## Task to complete
Reproduce exactly, leaving out pictures, each line from the one holding "turquoise pencil: 2 -> 1" through the final line of the listing, and add nothing.

■ ■ ■

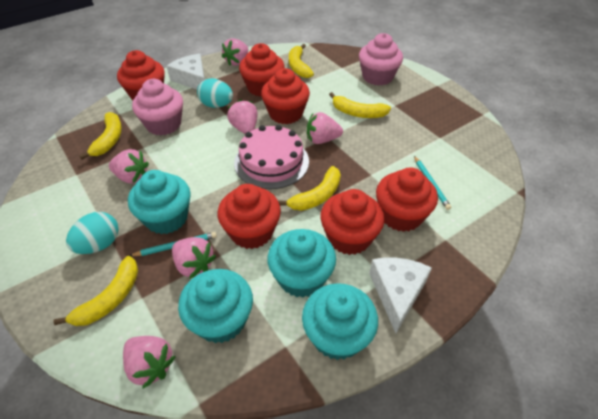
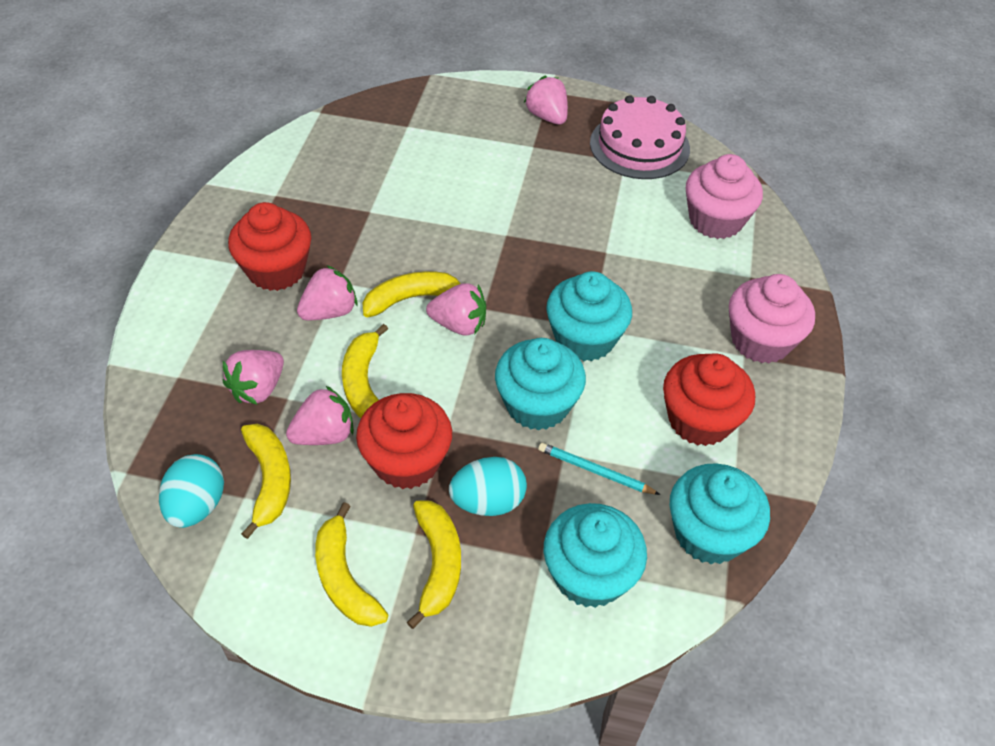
pink strawberry: 6 -> 5
red cupcake: 6 -> 3
turquoise pencil: 2 -> 1
white cheese: 2 -> 0

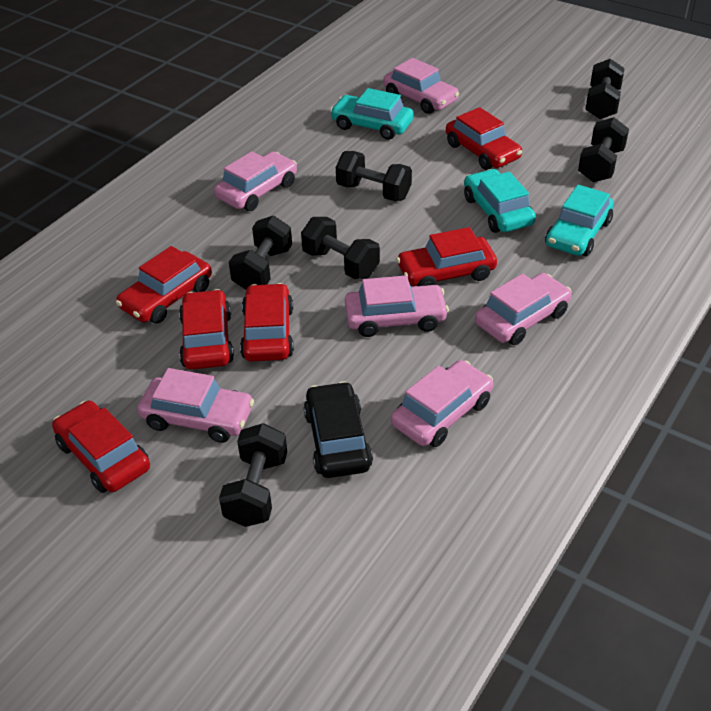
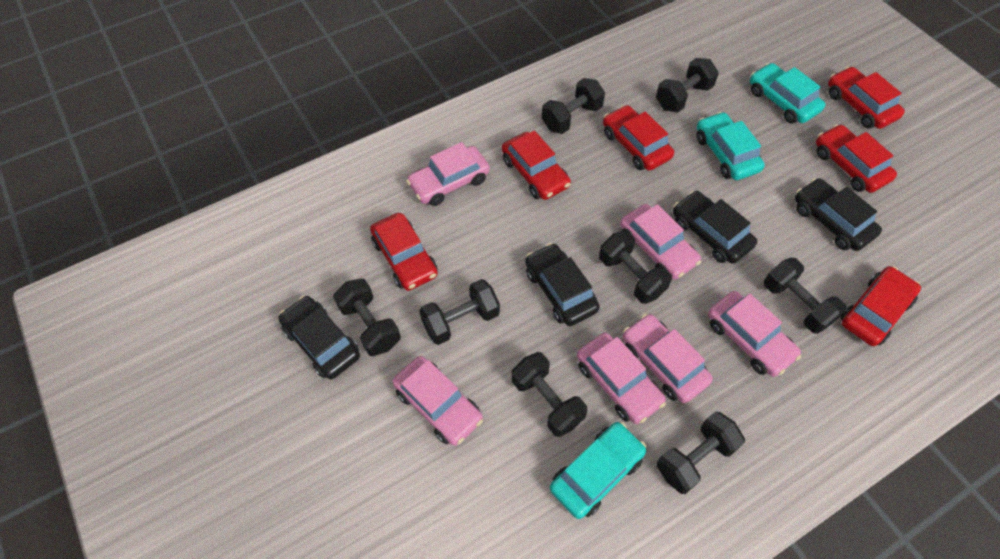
black car: 1 -> 4
black dumbbell: 6 -> 8

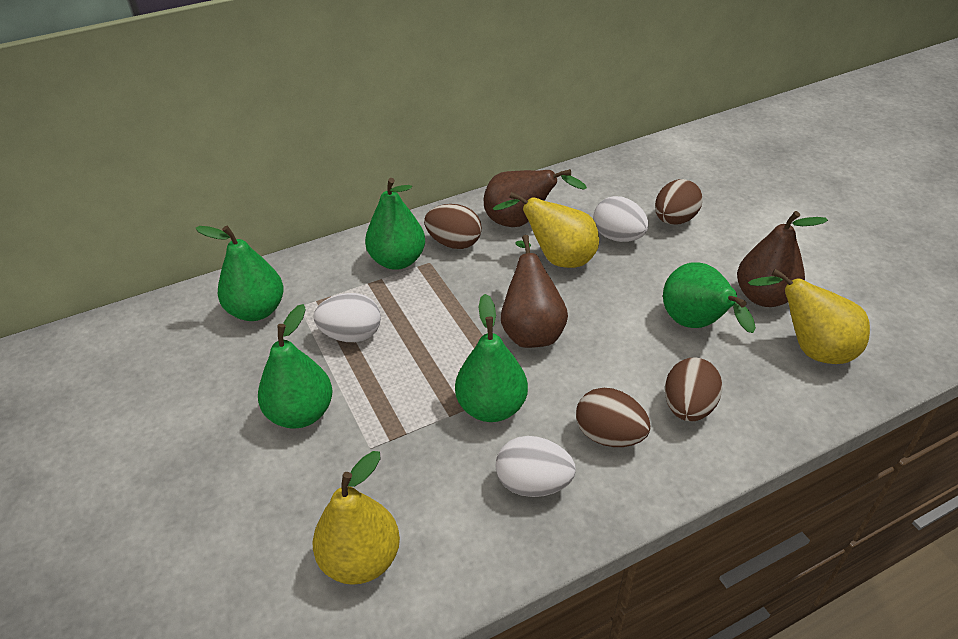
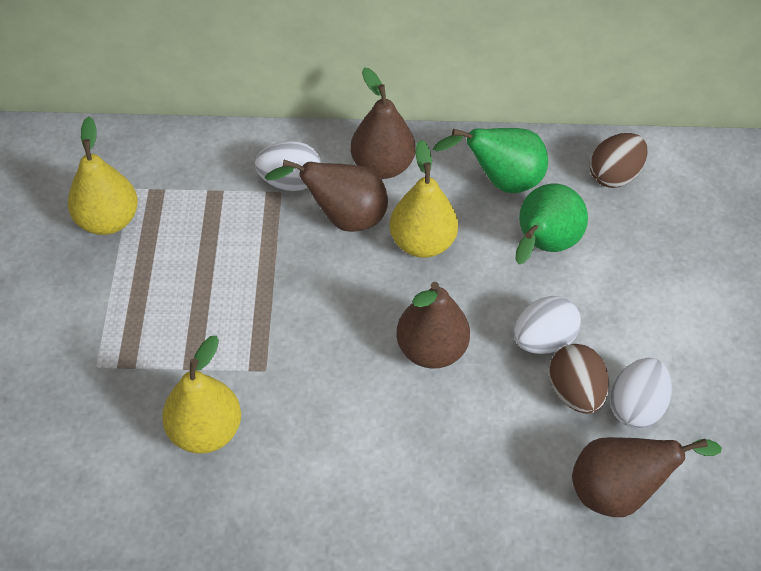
brown egg: 4 -> 2
brown pear: 3 -> 4
green pear: 5 -> 2

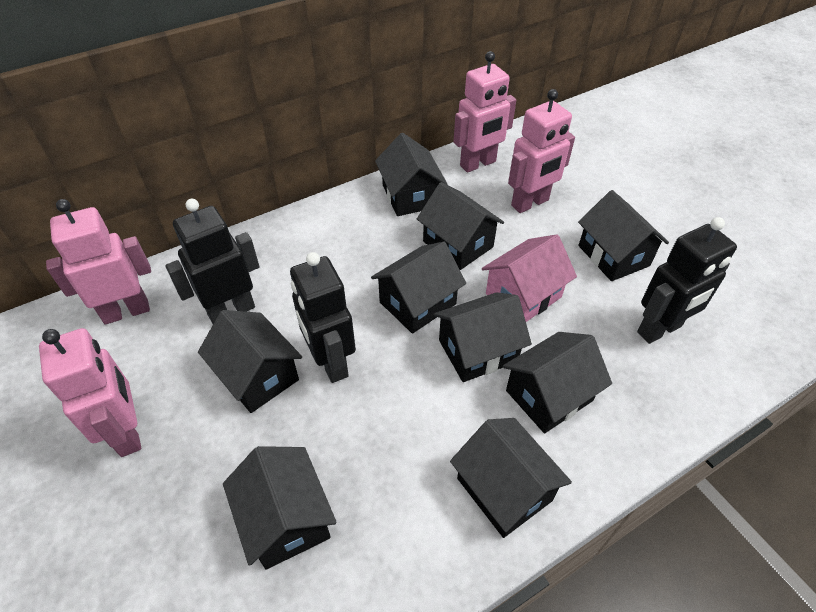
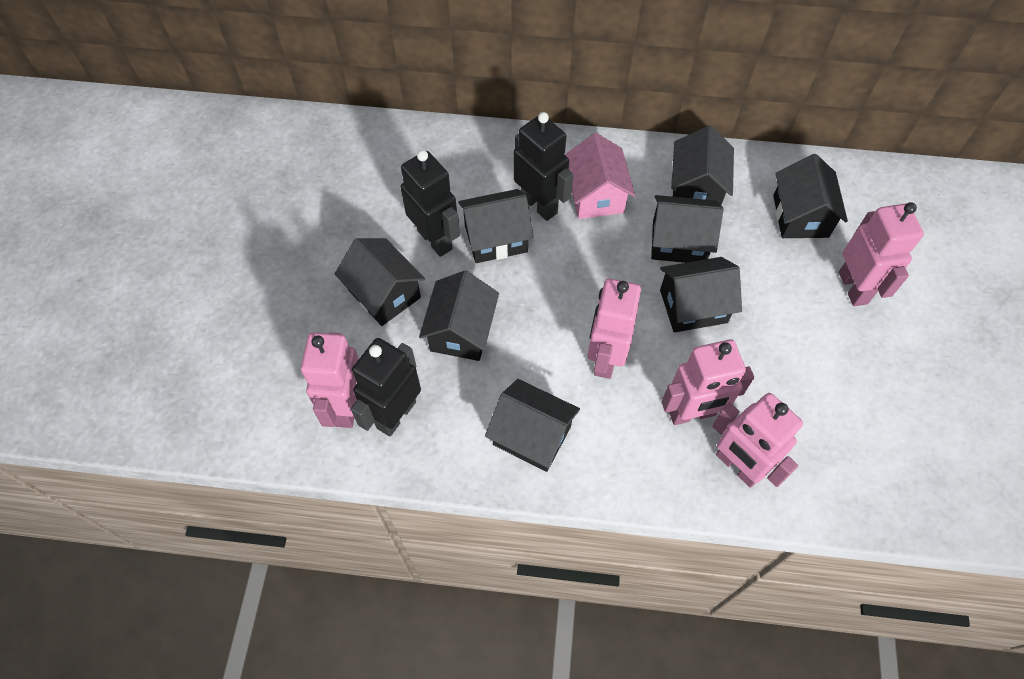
black house: 9 -> 8
pink robot: 4 -> 5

■ ■ ■

## Result of this exercise
turquoise pencil: 2 -> 1
white cheese: 2 -> 0

black car: 1 -> 4
black dumbbell: 6 -> 8

brown egg: 4 -> 2
brown pear: 3 -> 4
green pear: 5 -> 2

black house: 9 -> 8
pink robot: 4 -> 5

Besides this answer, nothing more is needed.